**ACTIVITY**
Could you restate, word for word, the line that has "(403, 178) = (426, 247): turquoise" and all lines following it through the end of the entries below?

**INFORMATION SHOWN**
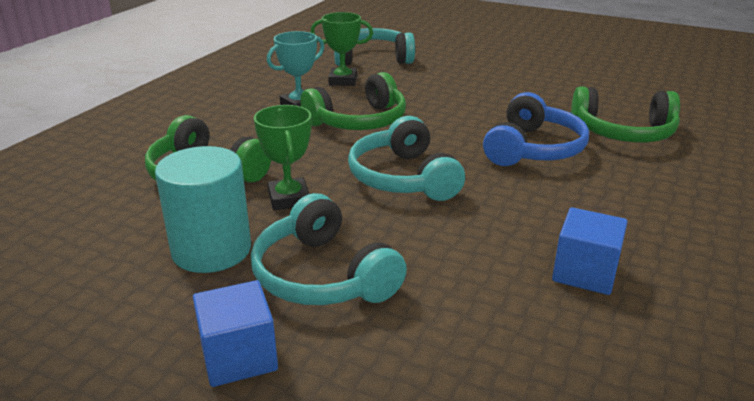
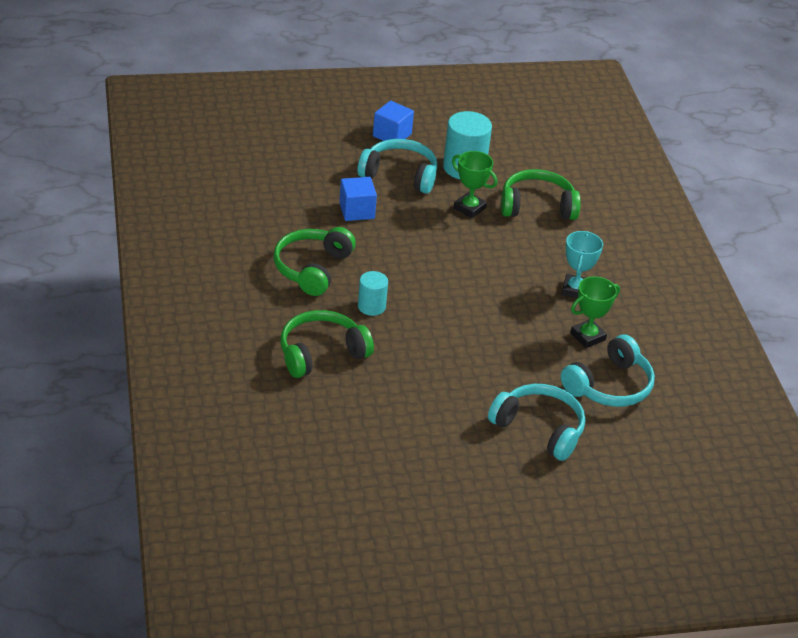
camera: 140 degrees right, 10 degrees up
(359, 121) = (513, 289): green headphones -> green headphones (312, 268)
(403, 178) = (426, 247): turquoise headphones -> turquoise headphones (539, 429)
(533, 149) = (371, 306): blue headphones -> turquoise cylinder
(585, 273) = (284, 220): blue cube -> blue cube (357, 211)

**SOLUTION TO THIS EXERCISE**
(403, 178) = (426, 247): turquoise headphones -> turquoise headphones (539, 429)
(533, 149) = (371, 306): blue headphones -> turquoise cylinder
(585, 273) = (284, 220): blue cube -> blue cube (357, 211)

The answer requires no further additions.